### Extracted material

:::::

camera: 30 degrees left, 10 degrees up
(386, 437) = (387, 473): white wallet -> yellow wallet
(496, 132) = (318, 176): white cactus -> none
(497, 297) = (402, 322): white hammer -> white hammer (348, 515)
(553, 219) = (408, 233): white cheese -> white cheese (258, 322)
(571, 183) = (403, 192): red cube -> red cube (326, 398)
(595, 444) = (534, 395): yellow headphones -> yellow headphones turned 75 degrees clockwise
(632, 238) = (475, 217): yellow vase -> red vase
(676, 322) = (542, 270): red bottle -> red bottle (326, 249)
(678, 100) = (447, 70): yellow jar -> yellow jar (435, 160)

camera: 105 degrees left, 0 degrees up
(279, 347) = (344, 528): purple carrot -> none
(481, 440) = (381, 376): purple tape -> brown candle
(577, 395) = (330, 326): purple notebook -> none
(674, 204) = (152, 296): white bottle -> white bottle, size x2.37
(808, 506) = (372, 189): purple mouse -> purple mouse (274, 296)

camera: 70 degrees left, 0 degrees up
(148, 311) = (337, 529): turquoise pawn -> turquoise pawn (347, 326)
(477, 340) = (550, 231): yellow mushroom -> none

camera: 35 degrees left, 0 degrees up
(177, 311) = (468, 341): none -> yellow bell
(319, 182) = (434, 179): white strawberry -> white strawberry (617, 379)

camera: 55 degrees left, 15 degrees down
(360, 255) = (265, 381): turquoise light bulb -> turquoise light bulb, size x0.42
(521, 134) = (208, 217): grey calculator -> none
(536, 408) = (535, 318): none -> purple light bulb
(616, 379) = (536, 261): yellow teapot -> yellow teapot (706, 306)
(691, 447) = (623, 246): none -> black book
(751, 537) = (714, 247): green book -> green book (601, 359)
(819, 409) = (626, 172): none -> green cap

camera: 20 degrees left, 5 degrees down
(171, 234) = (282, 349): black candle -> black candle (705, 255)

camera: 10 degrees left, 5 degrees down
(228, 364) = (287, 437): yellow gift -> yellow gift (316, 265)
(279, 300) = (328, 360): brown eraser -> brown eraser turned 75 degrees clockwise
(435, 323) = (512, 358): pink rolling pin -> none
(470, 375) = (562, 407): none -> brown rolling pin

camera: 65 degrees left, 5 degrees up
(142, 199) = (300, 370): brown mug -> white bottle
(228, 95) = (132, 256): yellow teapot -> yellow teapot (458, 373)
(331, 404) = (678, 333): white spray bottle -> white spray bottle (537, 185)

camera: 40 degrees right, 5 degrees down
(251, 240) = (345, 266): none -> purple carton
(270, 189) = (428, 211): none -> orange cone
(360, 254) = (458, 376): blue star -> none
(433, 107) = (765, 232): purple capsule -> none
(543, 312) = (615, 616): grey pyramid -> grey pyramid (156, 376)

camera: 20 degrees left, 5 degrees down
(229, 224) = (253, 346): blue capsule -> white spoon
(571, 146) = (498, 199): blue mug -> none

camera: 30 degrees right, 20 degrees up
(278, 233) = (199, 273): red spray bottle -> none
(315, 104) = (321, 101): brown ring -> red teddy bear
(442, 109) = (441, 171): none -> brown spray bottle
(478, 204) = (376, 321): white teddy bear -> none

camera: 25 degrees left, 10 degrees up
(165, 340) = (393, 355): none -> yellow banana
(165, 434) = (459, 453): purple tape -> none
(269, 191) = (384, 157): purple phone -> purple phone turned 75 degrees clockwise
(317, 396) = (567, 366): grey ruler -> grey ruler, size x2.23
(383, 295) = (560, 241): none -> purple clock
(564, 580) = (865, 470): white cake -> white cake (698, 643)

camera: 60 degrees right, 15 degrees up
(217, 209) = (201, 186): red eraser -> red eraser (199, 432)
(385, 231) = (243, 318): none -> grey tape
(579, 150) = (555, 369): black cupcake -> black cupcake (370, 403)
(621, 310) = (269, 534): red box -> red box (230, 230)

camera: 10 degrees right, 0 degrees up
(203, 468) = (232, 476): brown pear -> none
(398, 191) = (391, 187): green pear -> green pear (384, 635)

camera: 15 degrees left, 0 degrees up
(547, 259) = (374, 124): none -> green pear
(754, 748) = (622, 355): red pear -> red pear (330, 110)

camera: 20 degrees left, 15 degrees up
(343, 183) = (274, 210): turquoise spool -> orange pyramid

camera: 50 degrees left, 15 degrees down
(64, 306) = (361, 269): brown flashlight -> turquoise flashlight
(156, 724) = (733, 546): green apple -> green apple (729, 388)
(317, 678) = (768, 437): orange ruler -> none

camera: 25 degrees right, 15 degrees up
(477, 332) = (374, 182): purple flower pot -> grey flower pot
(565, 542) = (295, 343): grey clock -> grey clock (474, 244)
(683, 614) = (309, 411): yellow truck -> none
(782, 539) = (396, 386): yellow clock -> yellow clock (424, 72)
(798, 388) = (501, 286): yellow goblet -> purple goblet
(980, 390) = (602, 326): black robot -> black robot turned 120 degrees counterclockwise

:::::

### Directions
Please count the lines above containing "candle"; number only.

### Result
2